→ **Task to carry out**:
Every line of the listing below must be printed again exactly, apart from its pictures.

→ **Supplied information**:
%%
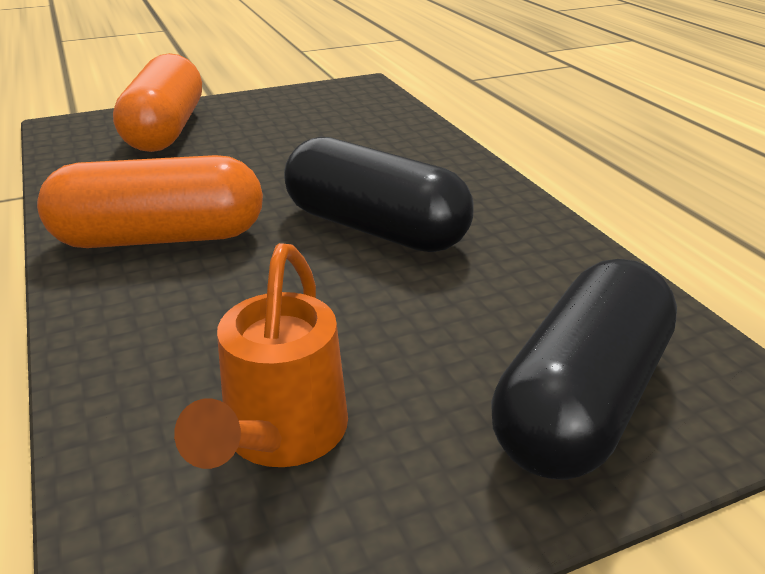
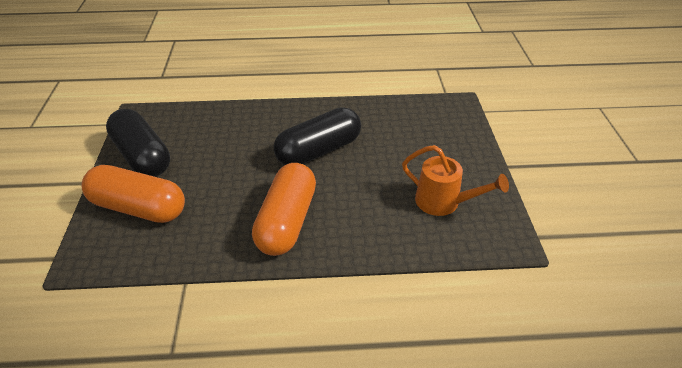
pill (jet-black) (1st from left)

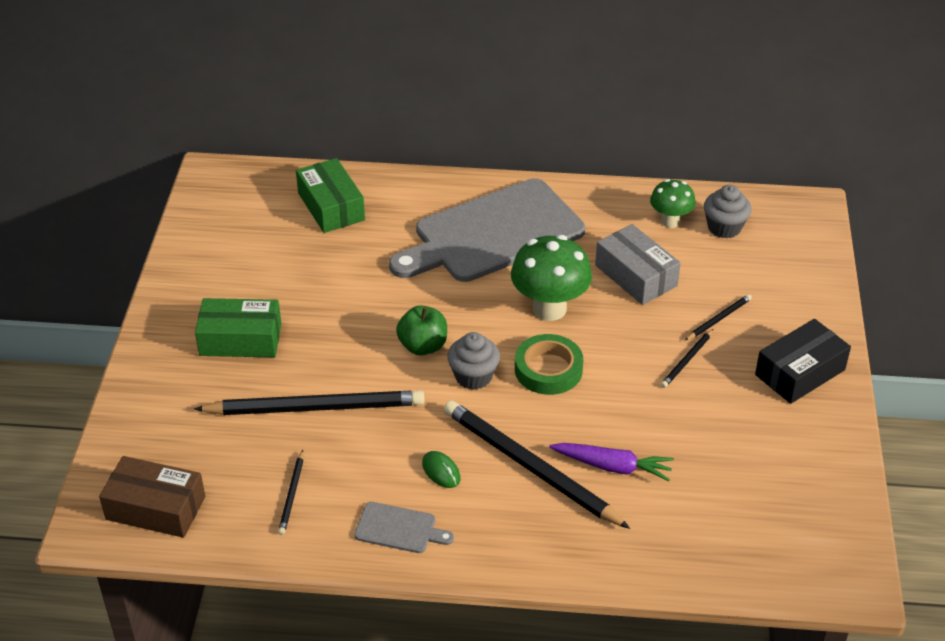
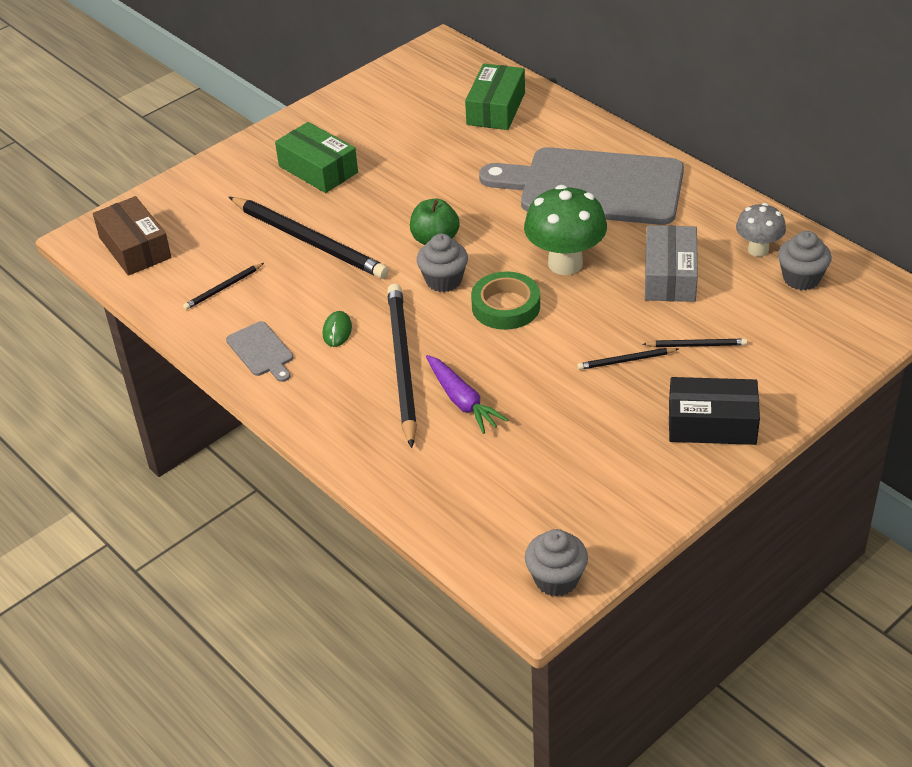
toadstool (gray); cupcake (gray) (2nd from left)

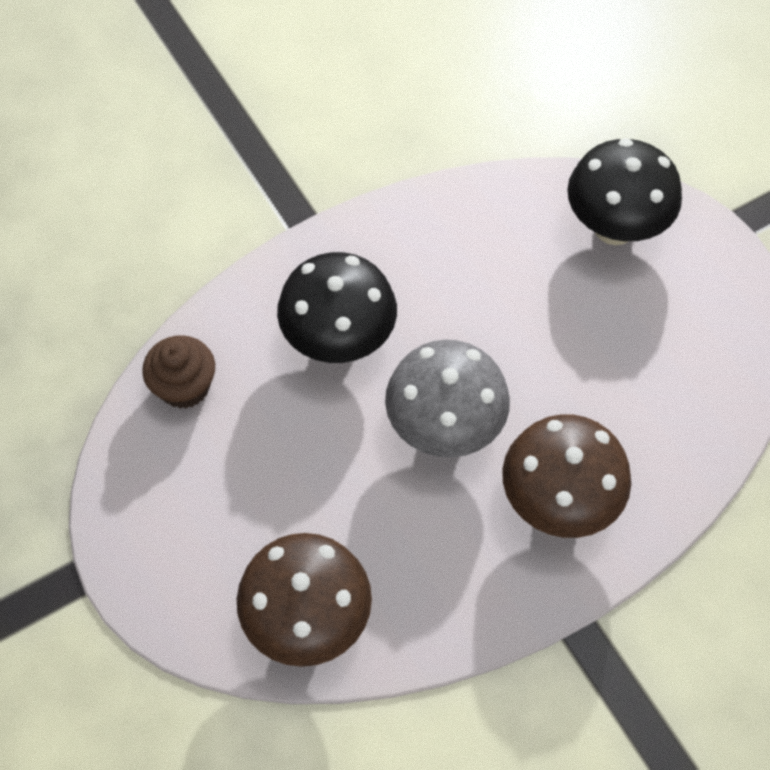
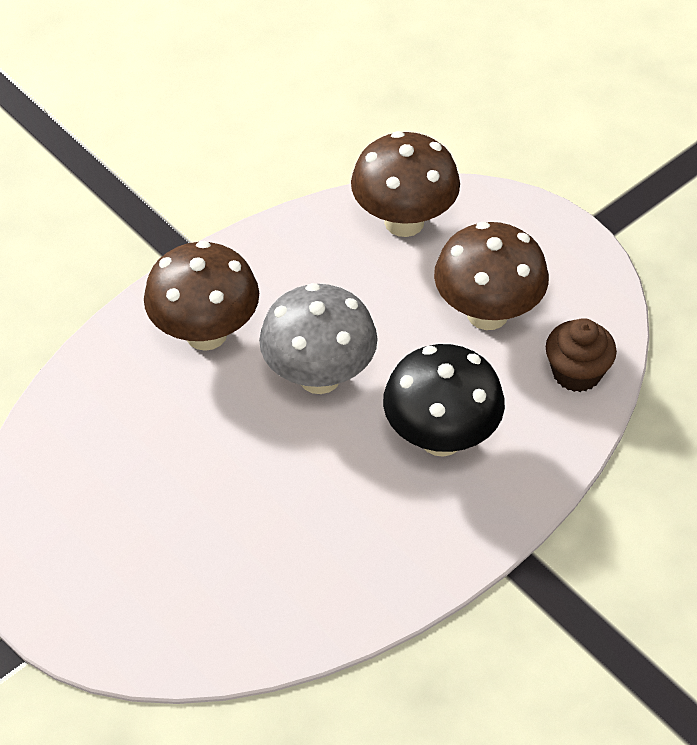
toadstool (jet-black) (2nd from left in the first image); toadstool (dark brown) (3rd from left)

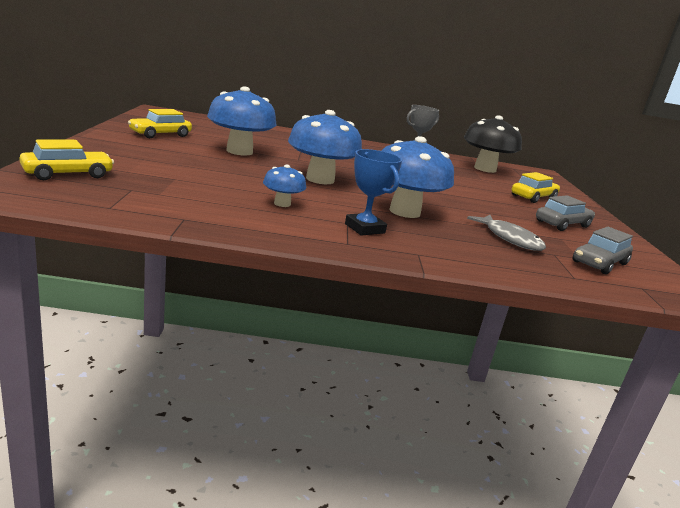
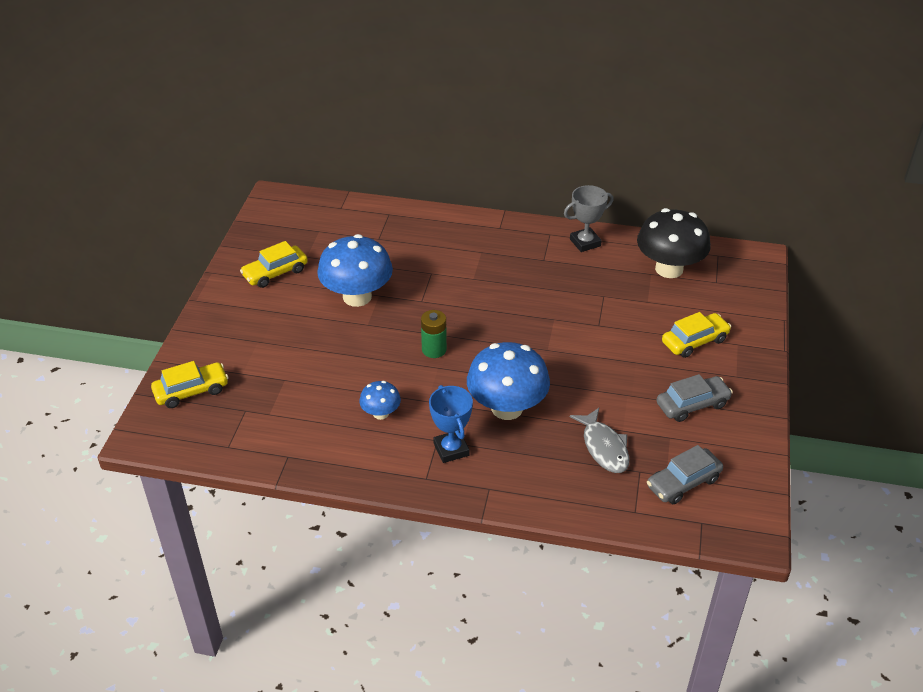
power cell (green)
%%
→ **Solution for this exercise**:
pill (jet-black) (1st from left)

toadstool (gray); cupcake (gray) (2nd from left)

toadstool (jet-black) (2nd from left in the first image); toadstool (dark brown) (3rd from left)

power cell (green)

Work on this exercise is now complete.